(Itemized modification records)
++++++++++

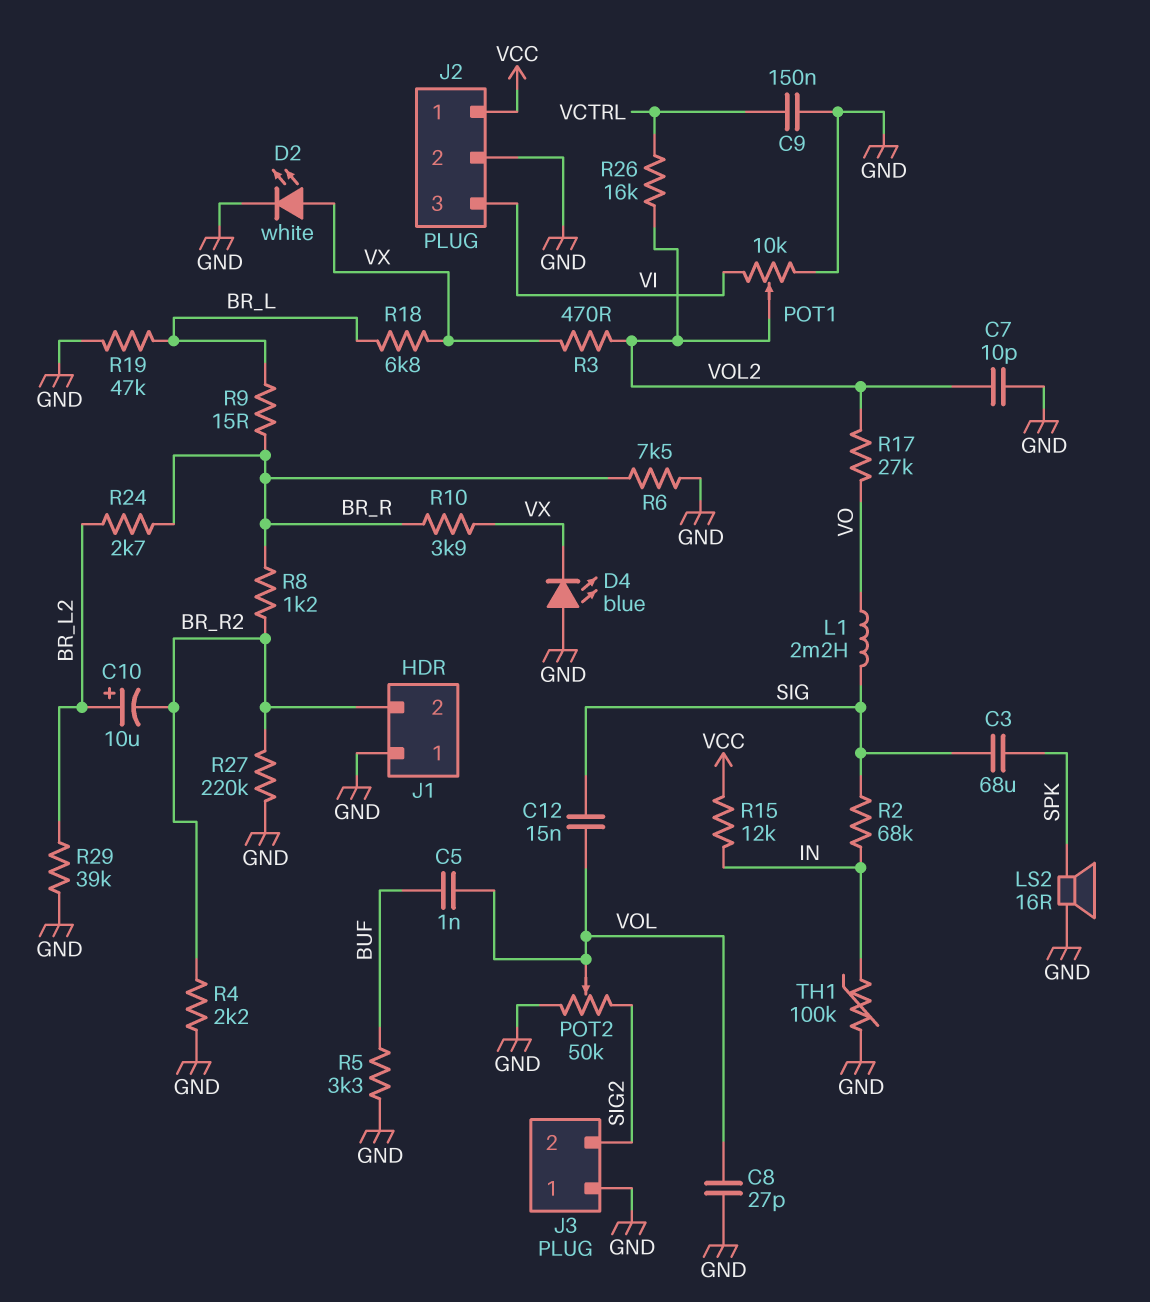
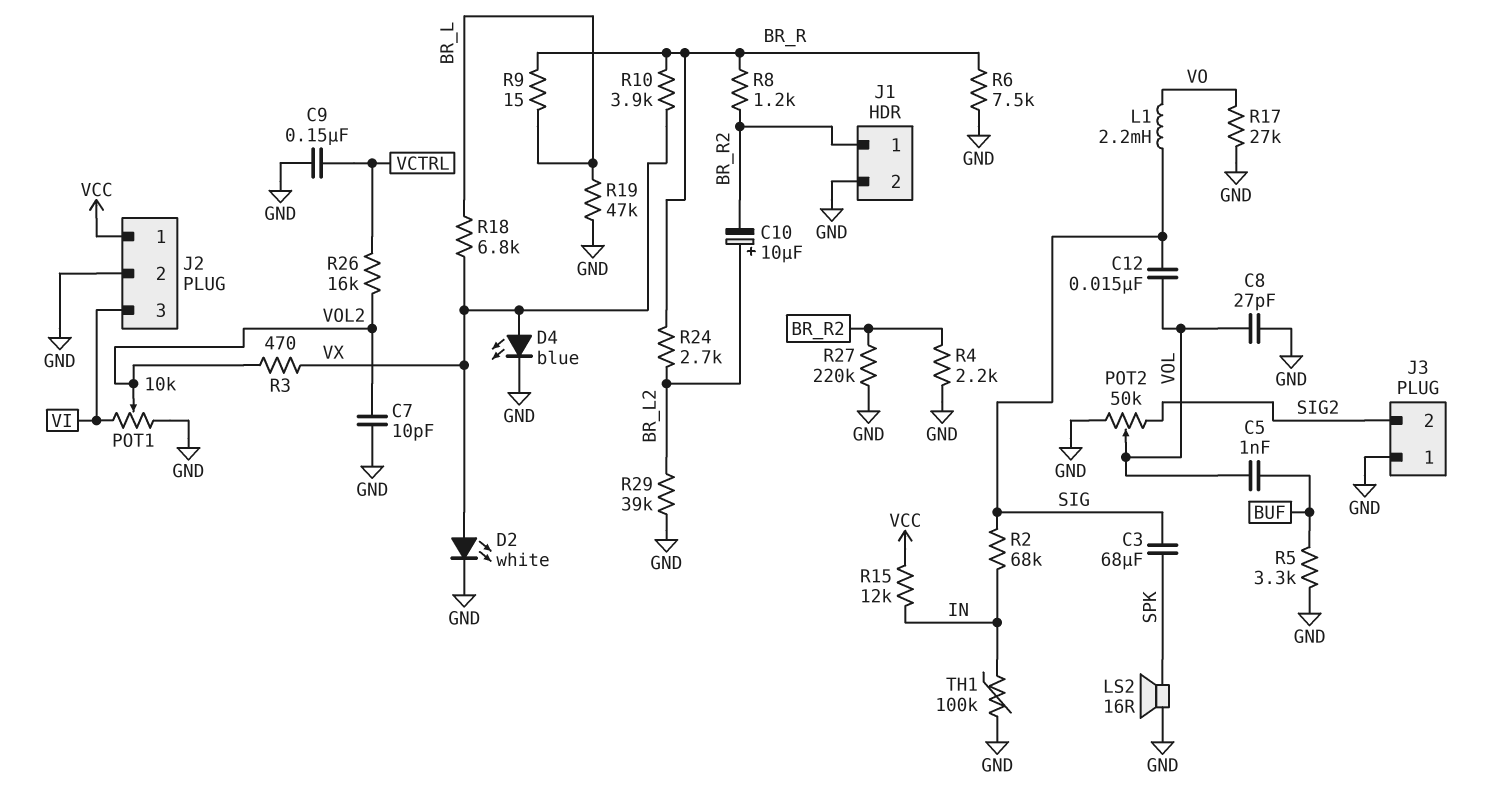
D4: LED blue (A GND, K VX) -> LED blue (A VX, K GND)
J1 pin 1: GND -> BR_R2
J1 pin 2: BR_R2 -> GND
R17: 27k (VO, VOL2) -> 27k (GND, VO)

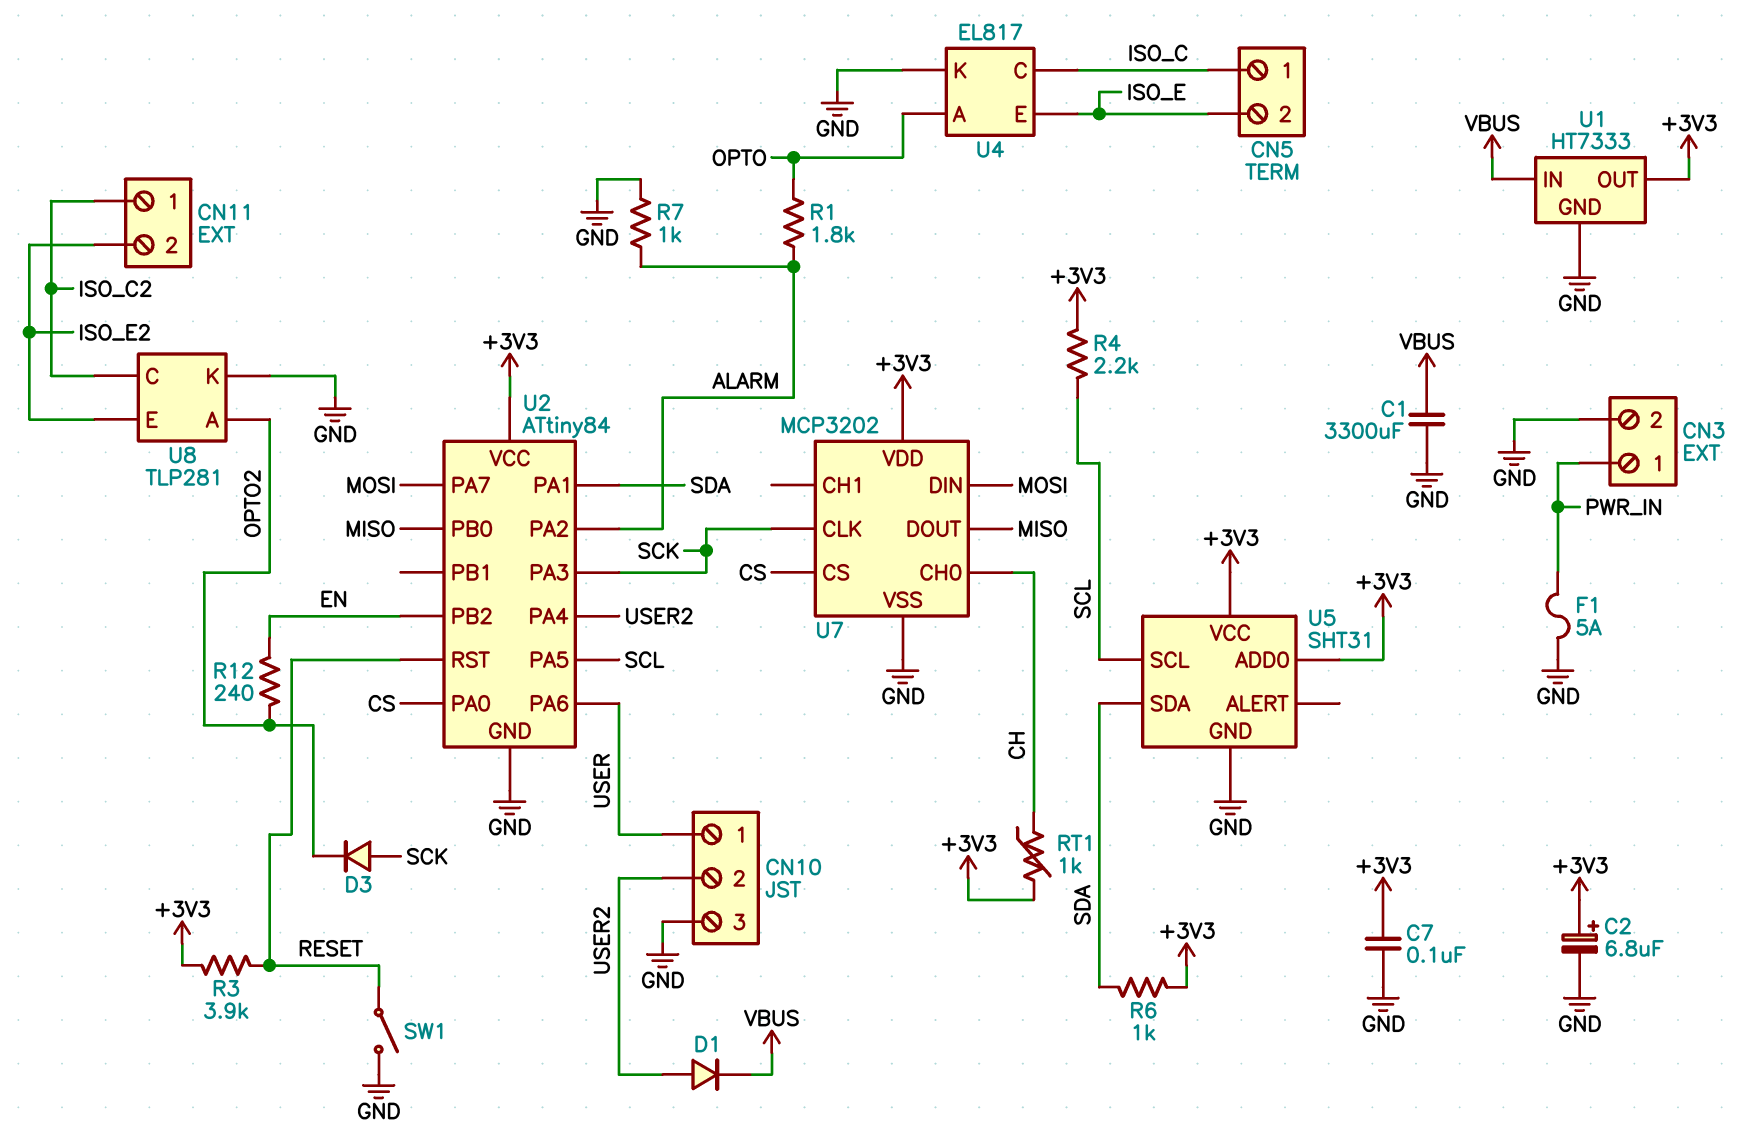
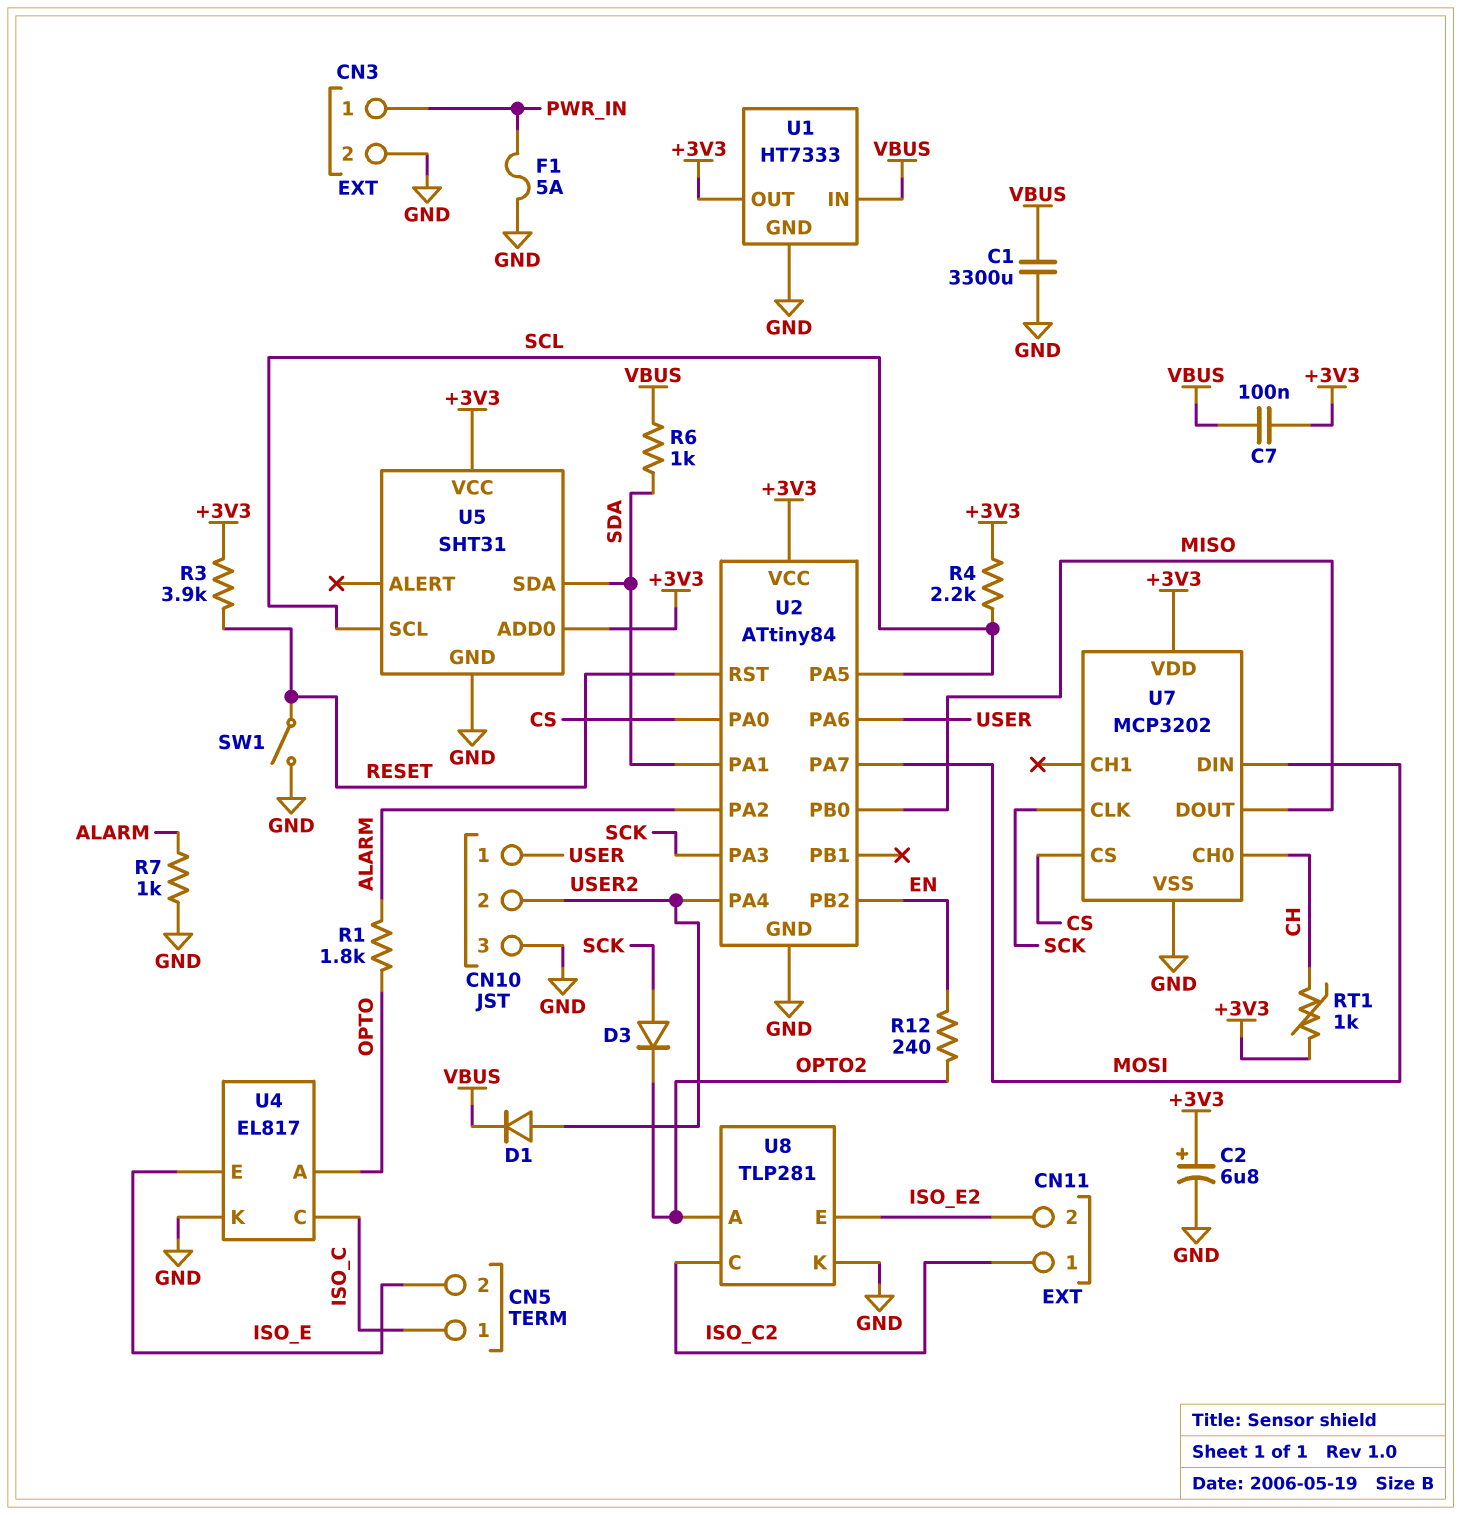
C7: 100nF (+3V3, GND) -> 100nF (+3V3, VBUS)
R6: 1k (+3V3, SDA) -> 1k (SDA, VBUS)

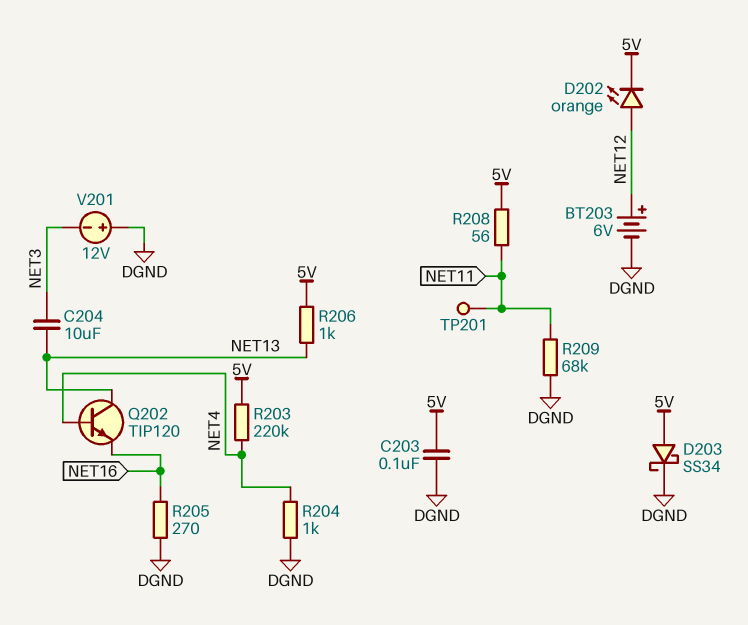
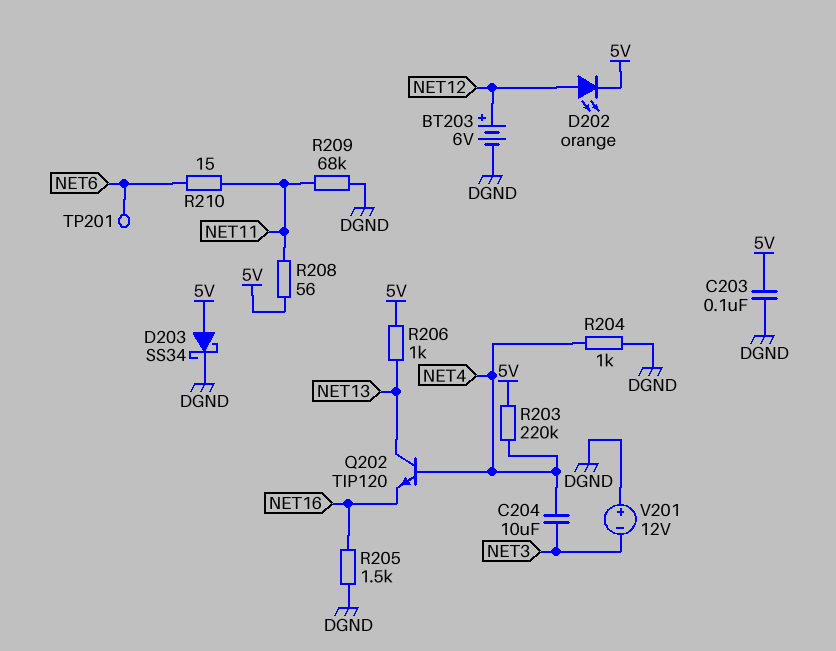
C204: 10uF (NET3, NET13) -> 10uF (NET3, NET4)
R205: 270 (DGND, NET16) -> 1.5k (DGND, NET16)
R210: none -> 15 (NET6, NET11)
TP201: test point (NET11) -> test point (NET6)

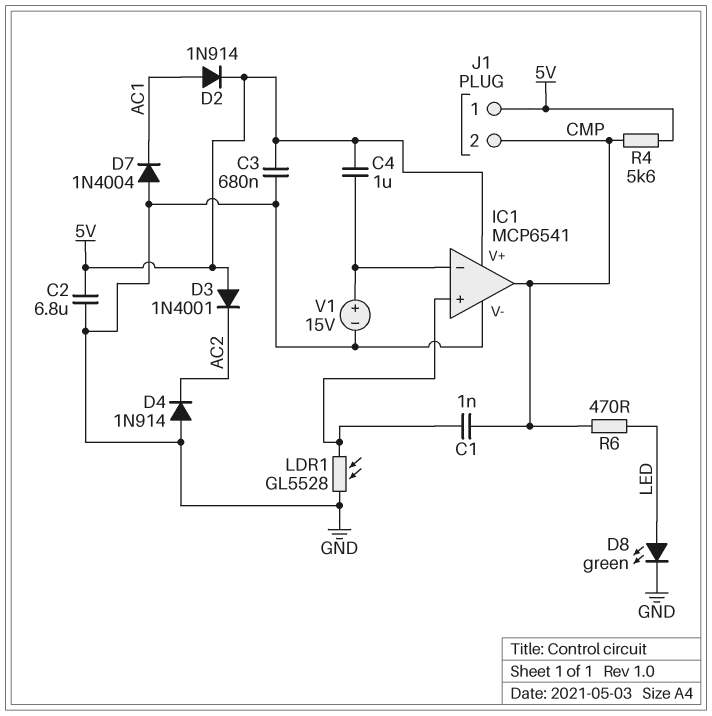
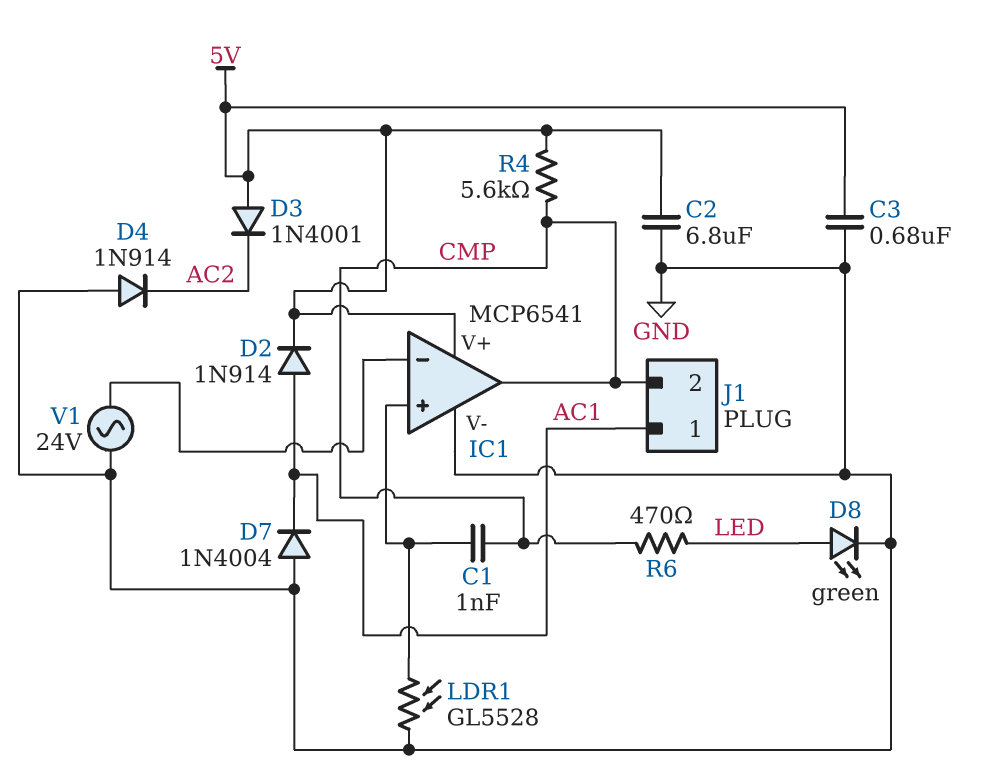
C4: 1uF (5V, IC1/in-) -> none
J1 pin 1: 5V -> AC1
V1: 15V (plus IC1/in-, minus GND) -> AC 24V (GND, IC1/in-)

++++++++++

Work instructions: Retype the whole of the data verbatim. Skip every picture.

Response to this exercise:
D4: LED blue (A GND, K VX) -> LED blue (A VX, K GND)
J1 pin 1: GND -> BR_R2
J1 pin 2: BR_R2 -> GND
R17: 27k (VO, VOL2) -> 27k (GND, VO)

C7: 100nF (+3V3, GND) -> 100nF (+3V3, VBUS)
R6: 1k (+3V3, SDA) -> 1k (SDA, VBUS)

C204: 10uF (NET3, NET13) -> 10uF (NET3, NET4)
R205: 270 (DGND, NET16) -> 1.5k (DGND, NET16)
R210: none -> 15 (NET6, NET11)
TP201: test point (NET11) -> test point (NET6)

C4: 1uF (5V, IC1/in-) -> none
J1 pin 1: 5V -> AC1
V1: 15V (plus IC1/in-, minus GND) -> AC 24V (GND, IC1/in-)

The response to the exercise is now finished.